WHAT YOU HAVE TO DO:
Count every line of the data that includes "none". State only the number.

TASK MATERIAL:
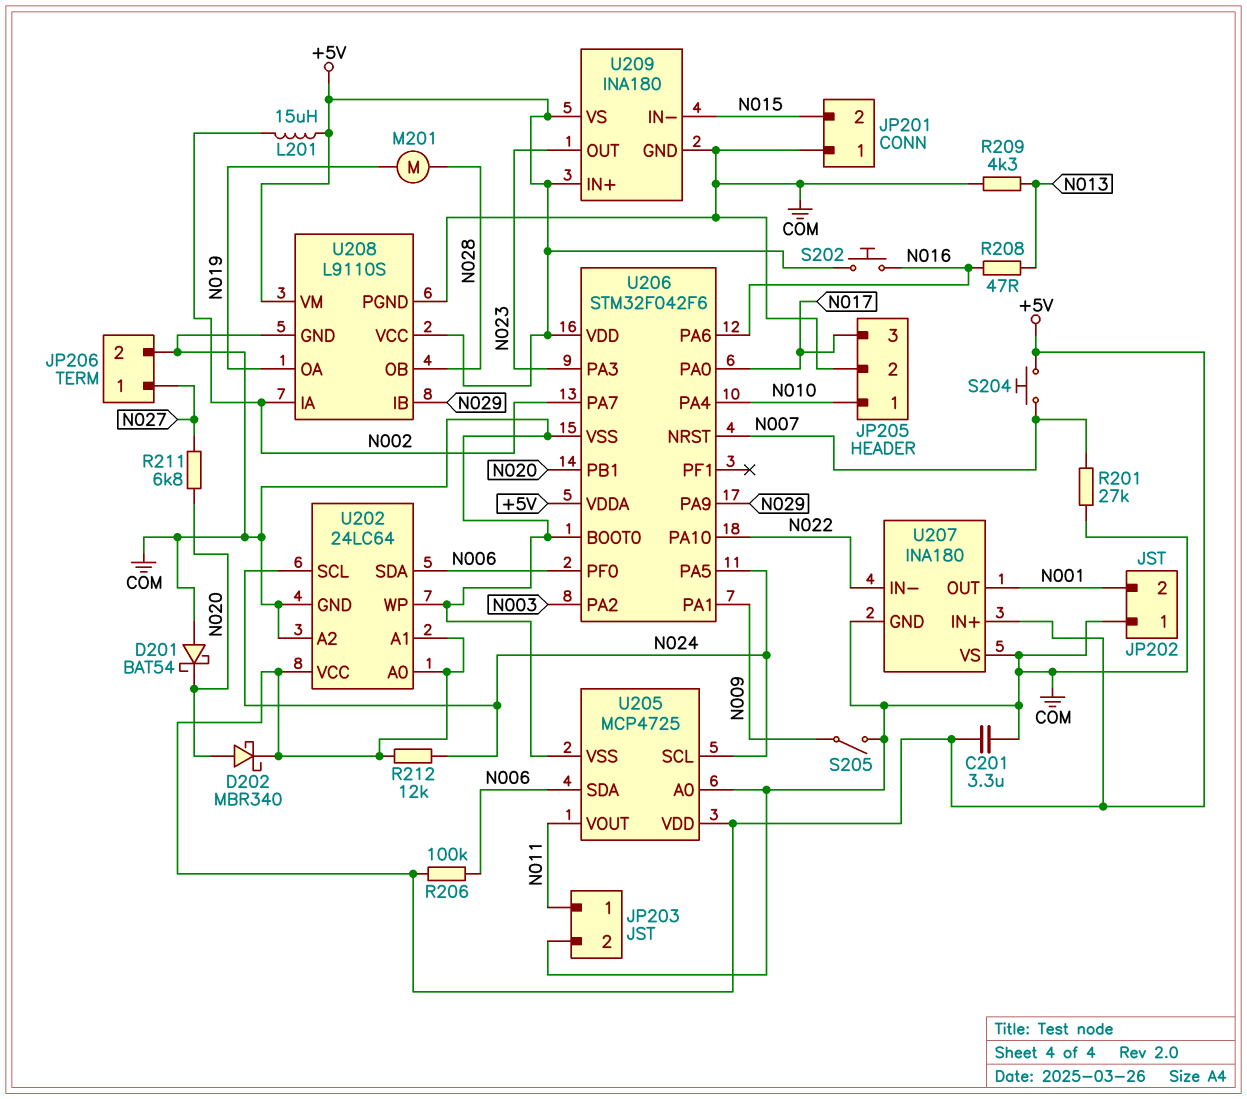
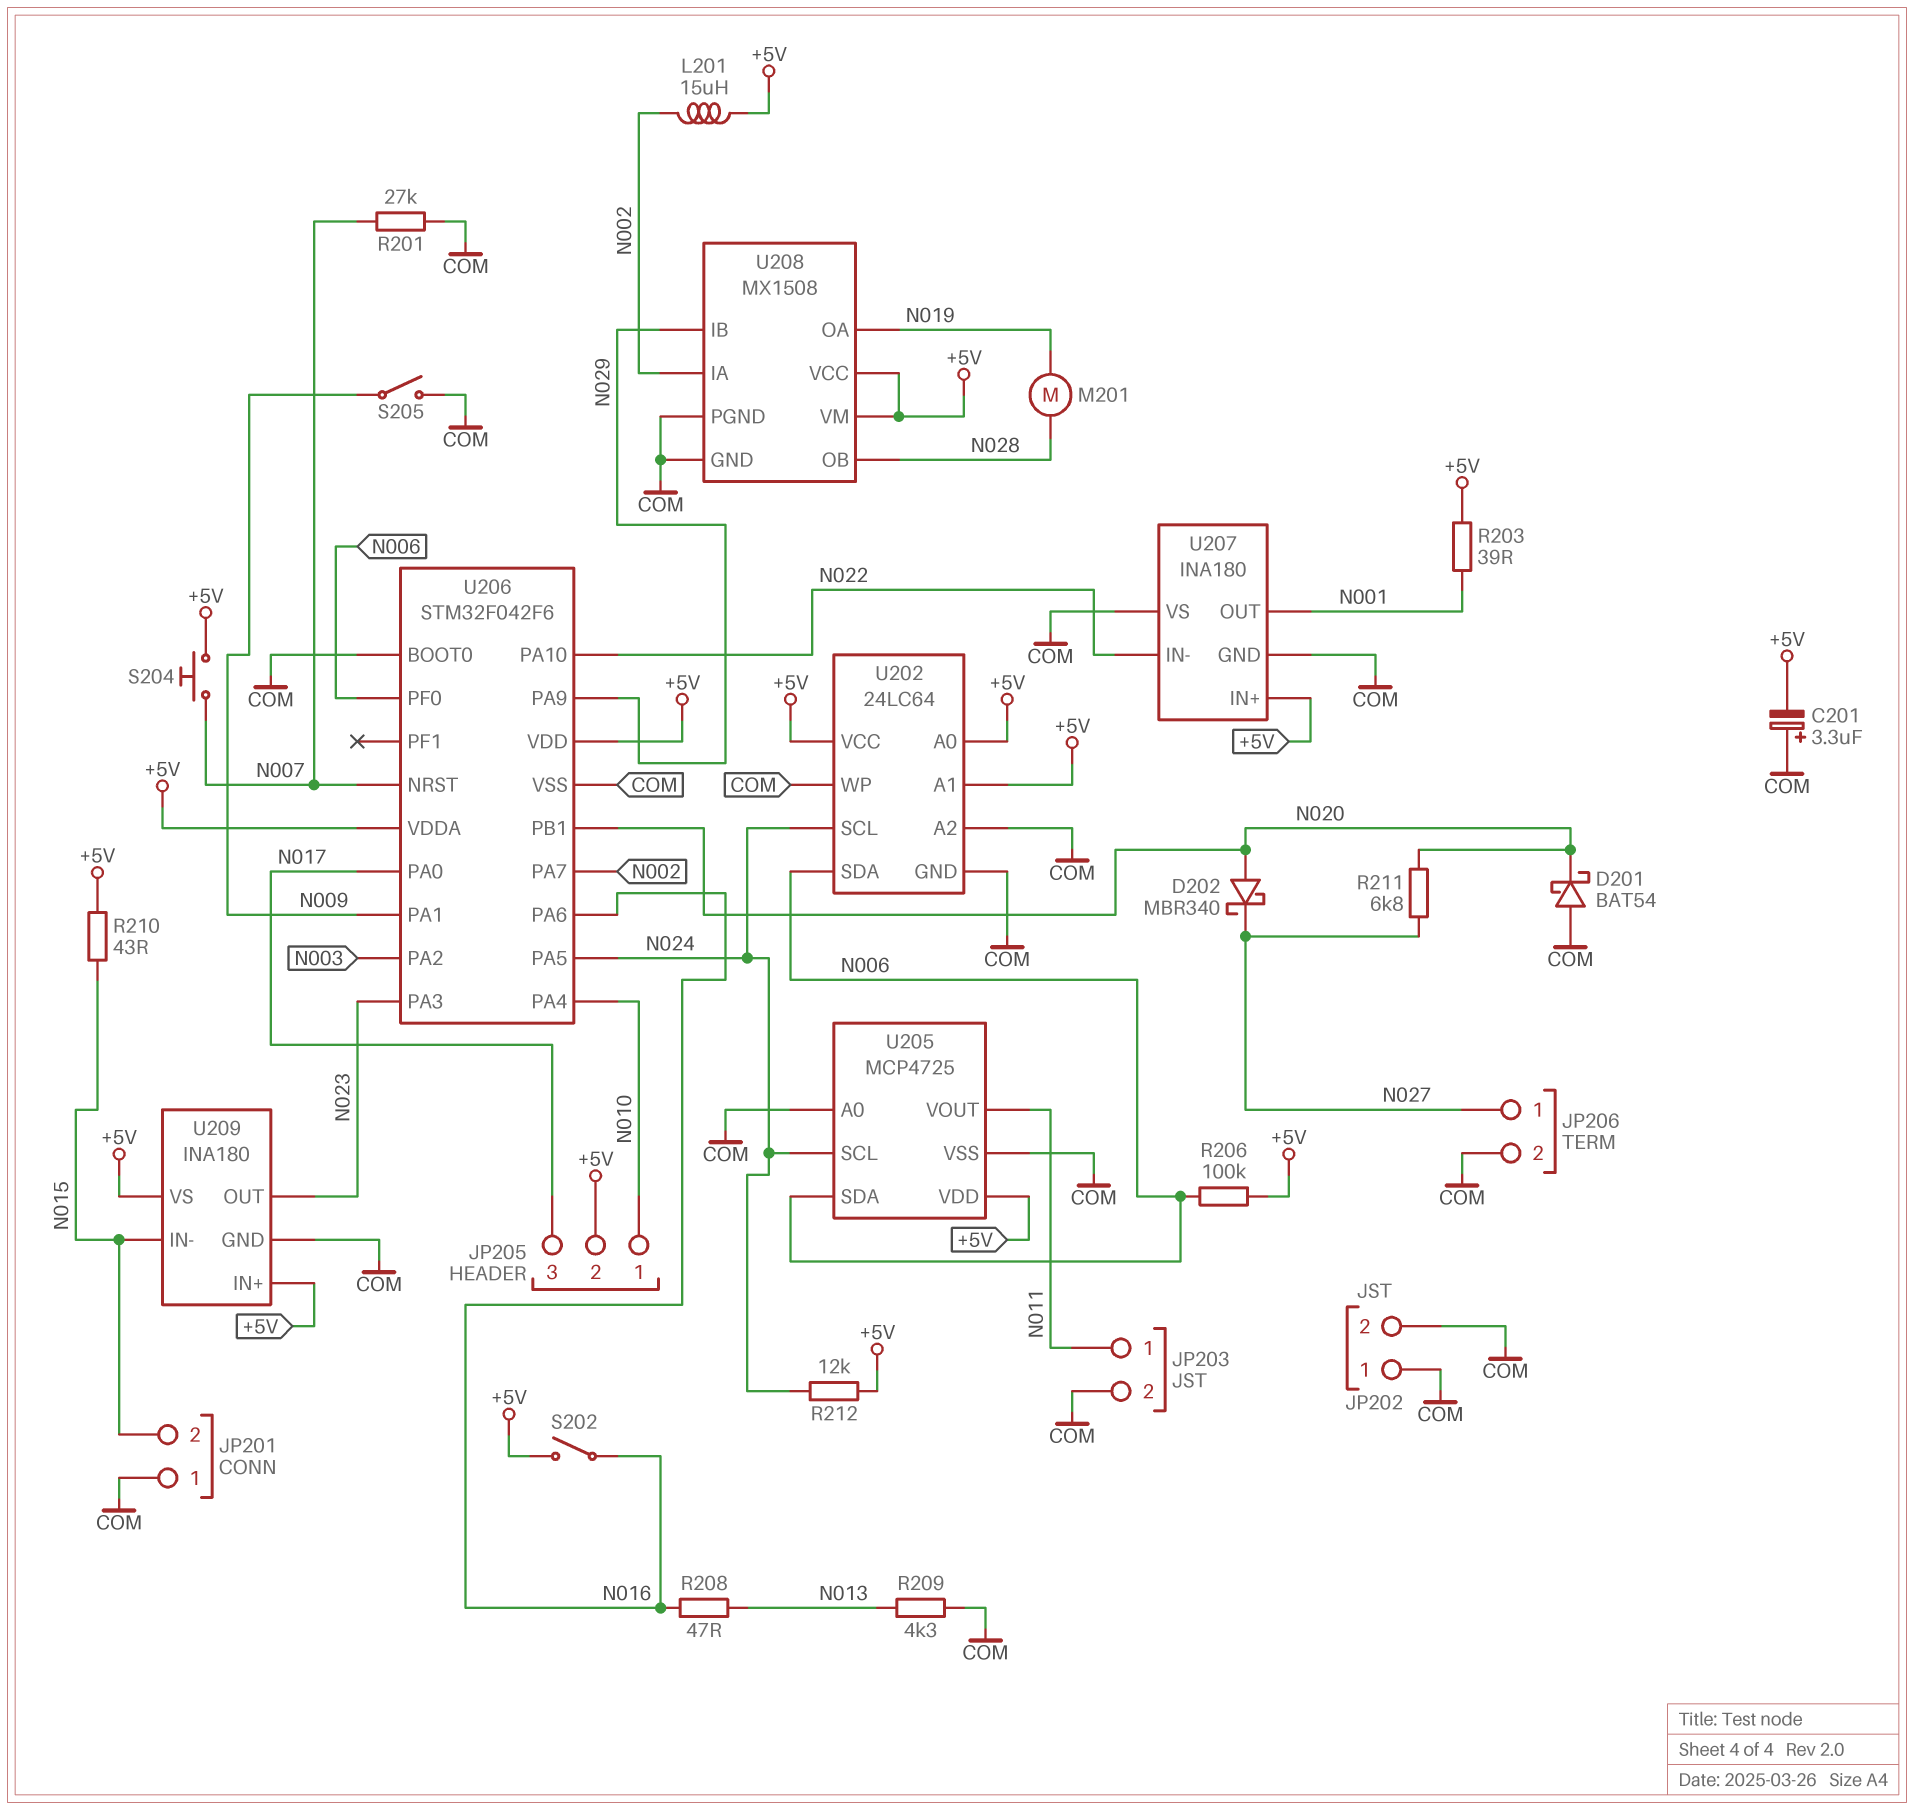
C201: 3.3uF (+5V, COM) -> 3.3uF (plus COM, minus +5V)
D202: schottky MBR340 (A N020, K +5V) -> schottky MBR340 (A N020, K N027)
JP202 pin 2: N001 -> COM
JP205 pin 2: COM -> +5V
R203: none -> 39 (+5V, N001)
R210: none -> 43 (+5V, N015)
S202: button (+5V, N016) -> switch (+5V, N016)
U208: L9110S -> MX1508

RESPONSE AREA:
2